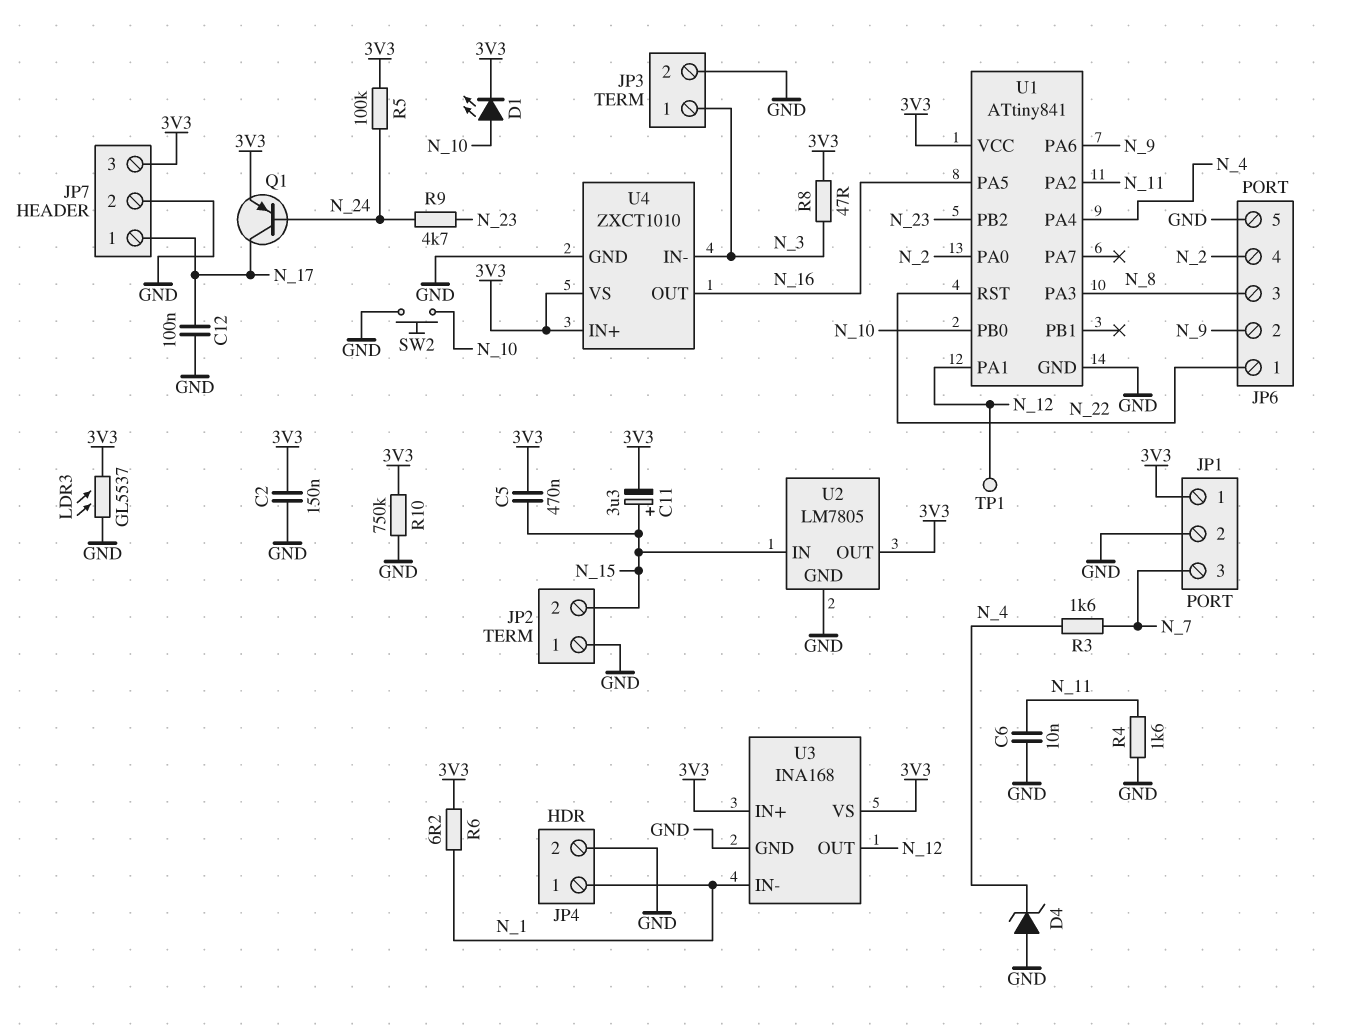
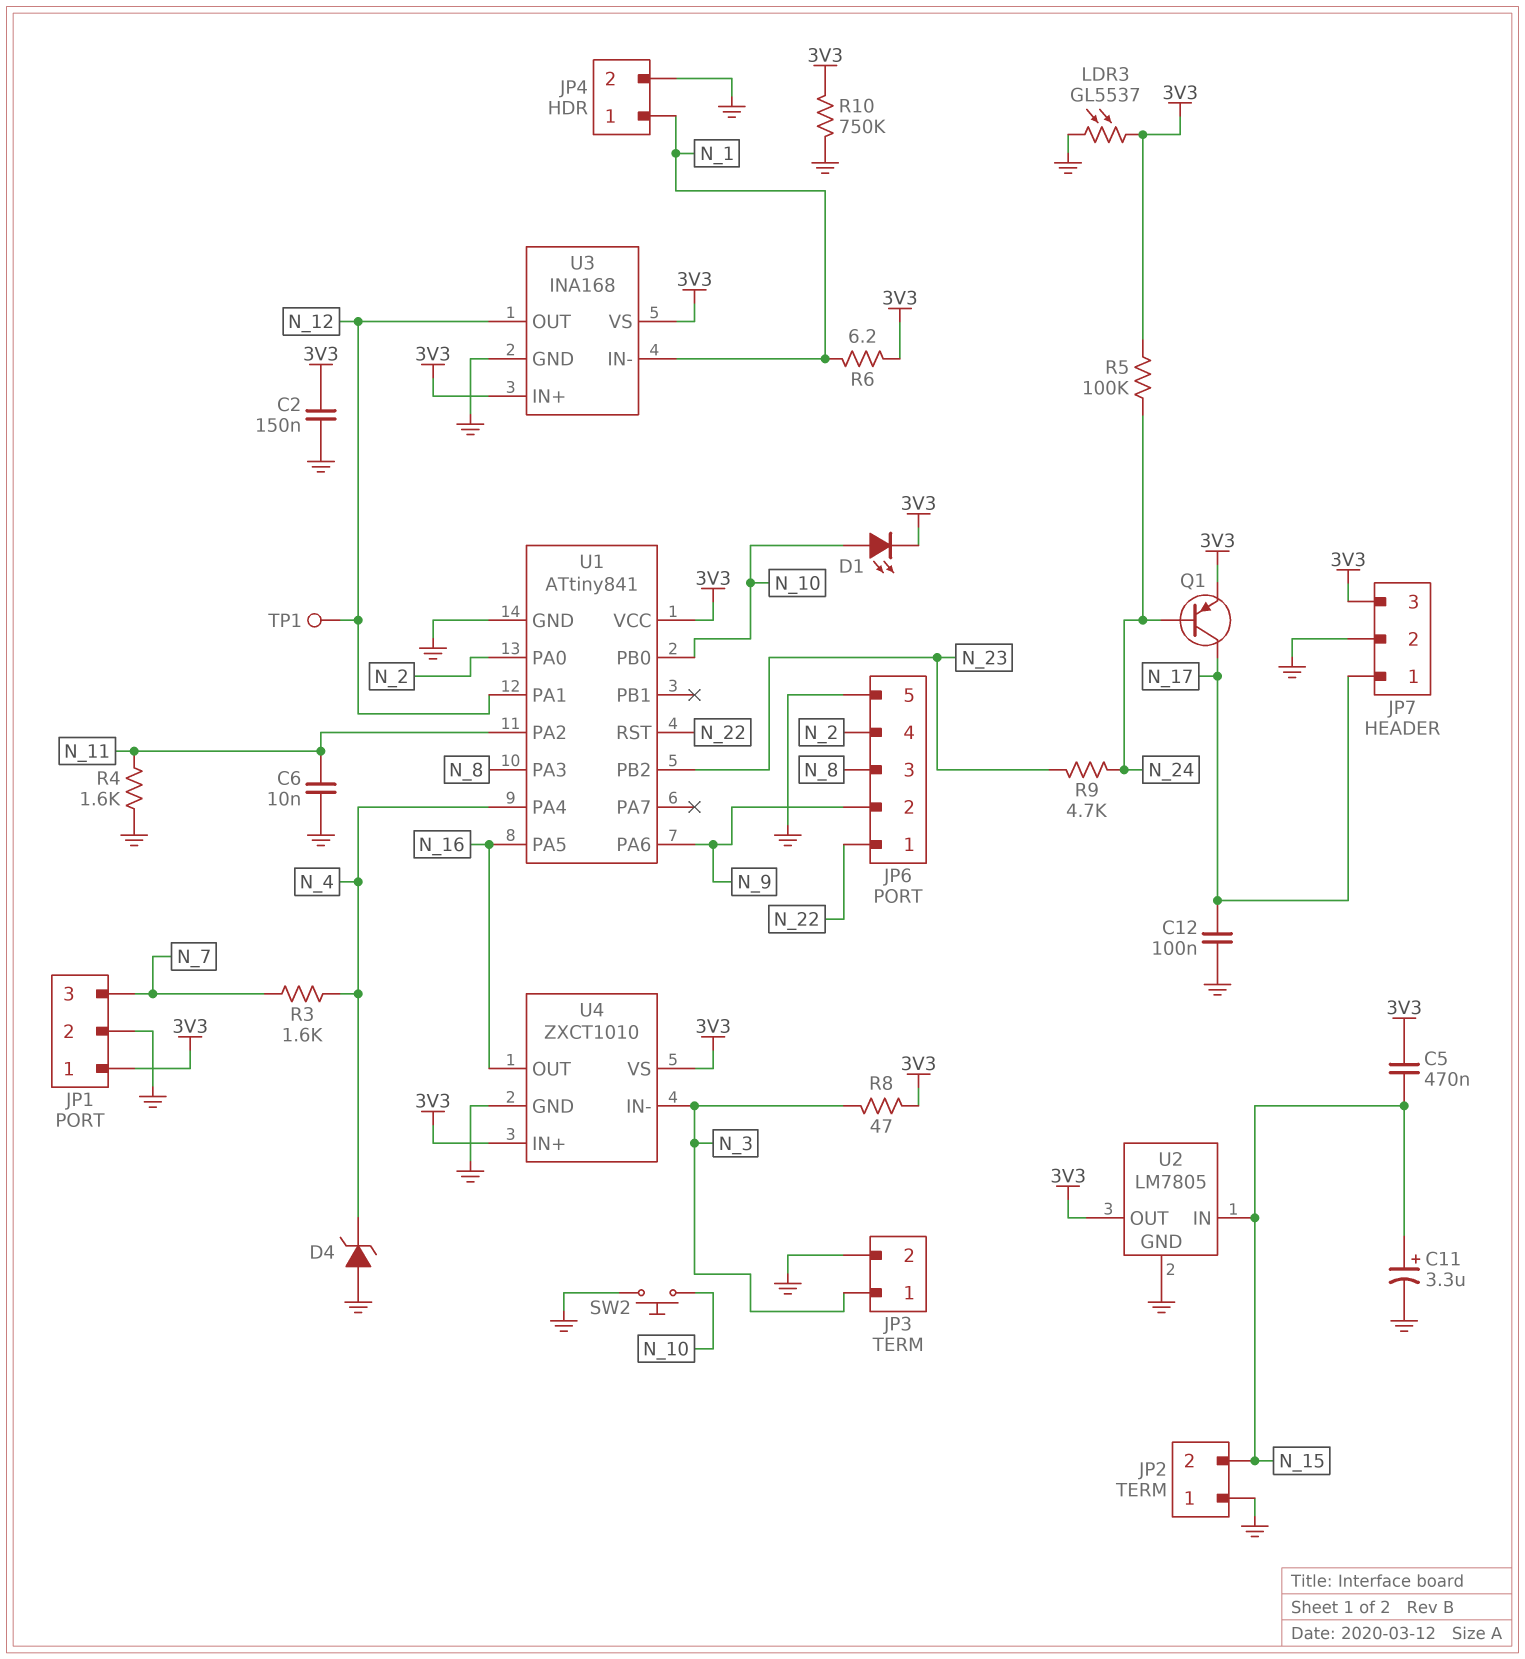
C11: 3.3uF (plus N_15, minus 3V3) -> 3.3uF (plus N_15, minus GND)

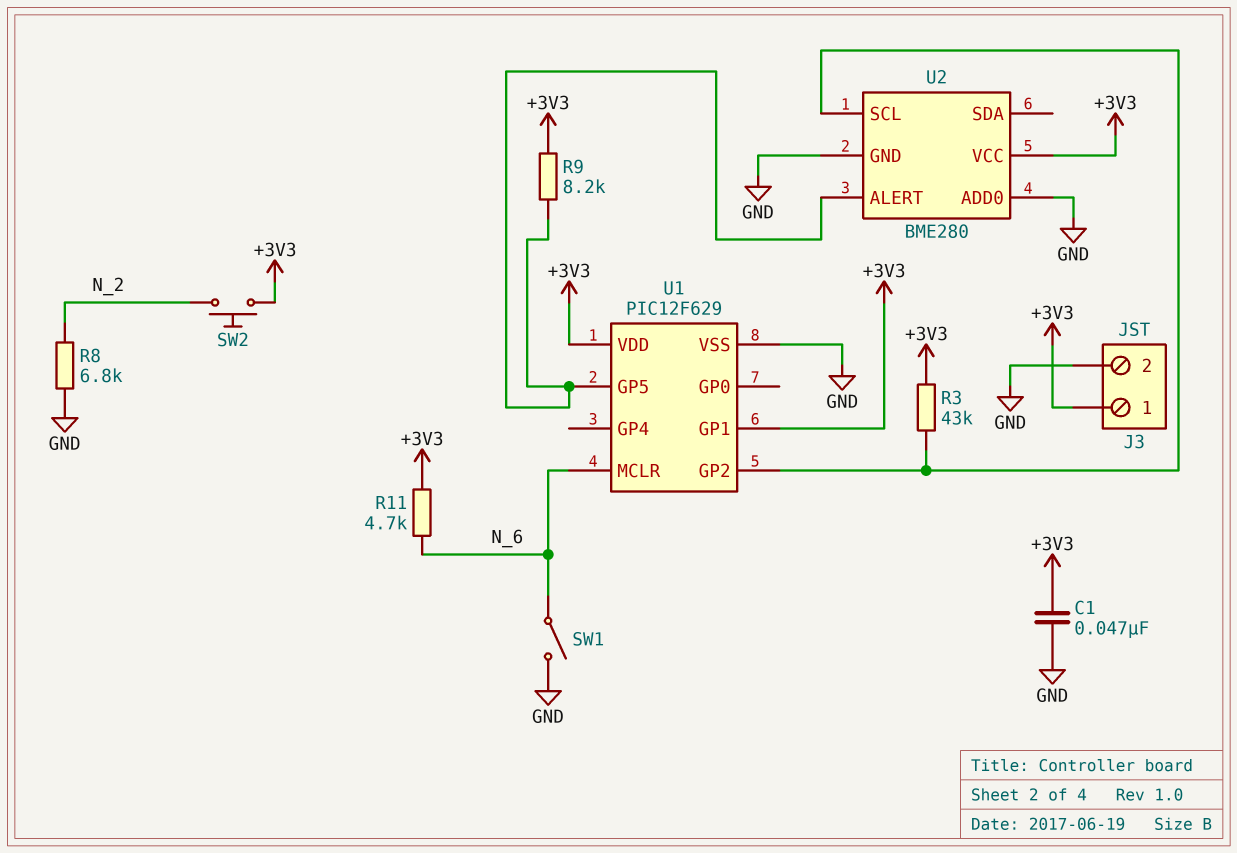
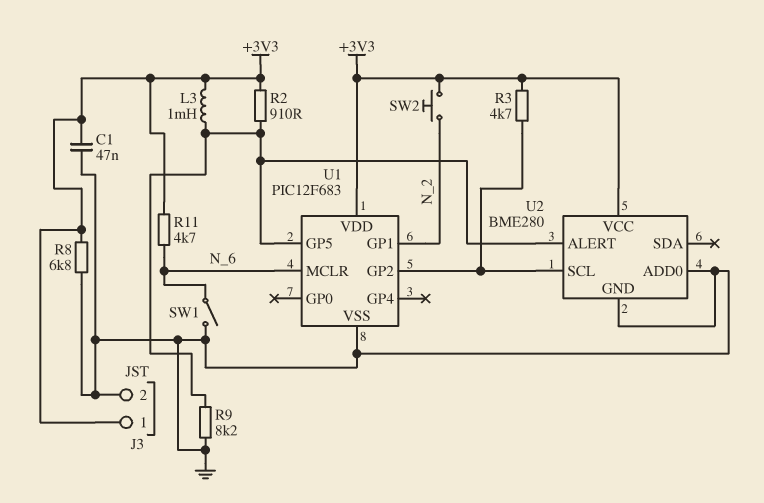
L3: none -> 1mH (+3V3, U1/GP5)
R2: none -> 910 (+3V3, U1/GP5)
R3: 43k (+3V3, U1/GP2) -> 4.7k (+3V3, U1/GP2)
R8: 6.8k (GND, N_2) -> 6.8k (+3V3, GND)
R9: 8.2k (+3V3, U1/GP5) -> 8.2k (GND, U1/GP5)
U1: PIC12F629 -> PIC12F683
U1 pin GP1: +3V3 -> N_2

————————

_Exercise prompt_:
Go through the records and gather the lines that hold "none".

_Exercise response_:
L3: none -> 1mH (+3V3, U1/GP5)
R2: none -> 910 (+3V3, U1/GP5)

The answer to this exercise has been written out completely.